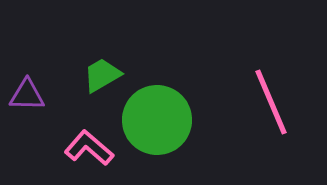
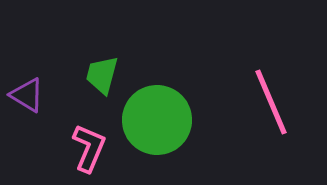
green trapezoid: rotated 45 degrees counterclockwise
purple triangle: rotated 30 degrees clockwise
pink L-shape: rotated 72 degrees clockwise
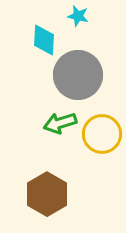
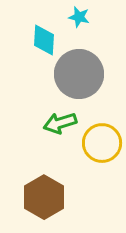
cyan star: moved 1 px right, 1 px down
gray circle: moved 1 px right, 1 px up
yellow circle: moved 9 px down
brown hexagon: moved 3 px left, 3 px down
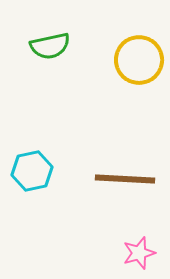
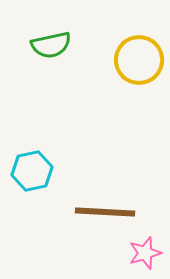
green semicircle: moved 1 px right, 1 px up
brown line: moved 20 px left, 33 px down
pink star: moved 6 px right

....................

• _Exercise requirements_
Skip the pictures. Return exactly the lines from the one containing "purple triangle: rotated 30 degrees clockwise" through the end of the data above, both included, and nothing besides.

• _Output below_
purple triangle: rotated 30 degrees clockwise
pink L-shape: rotated 72 degrees clockwise
cyan star: moved 1 px right, 1 px down
gray circle: moved 1 px right, 1 px up
yellow circle: moved 9 px down
brown hexagon: moved 3 px left, 3 px down
green semicircle: moved 1 px right, 1 px up
brown line: moved 20 px left, 33 px down
pink star: moved 6 px right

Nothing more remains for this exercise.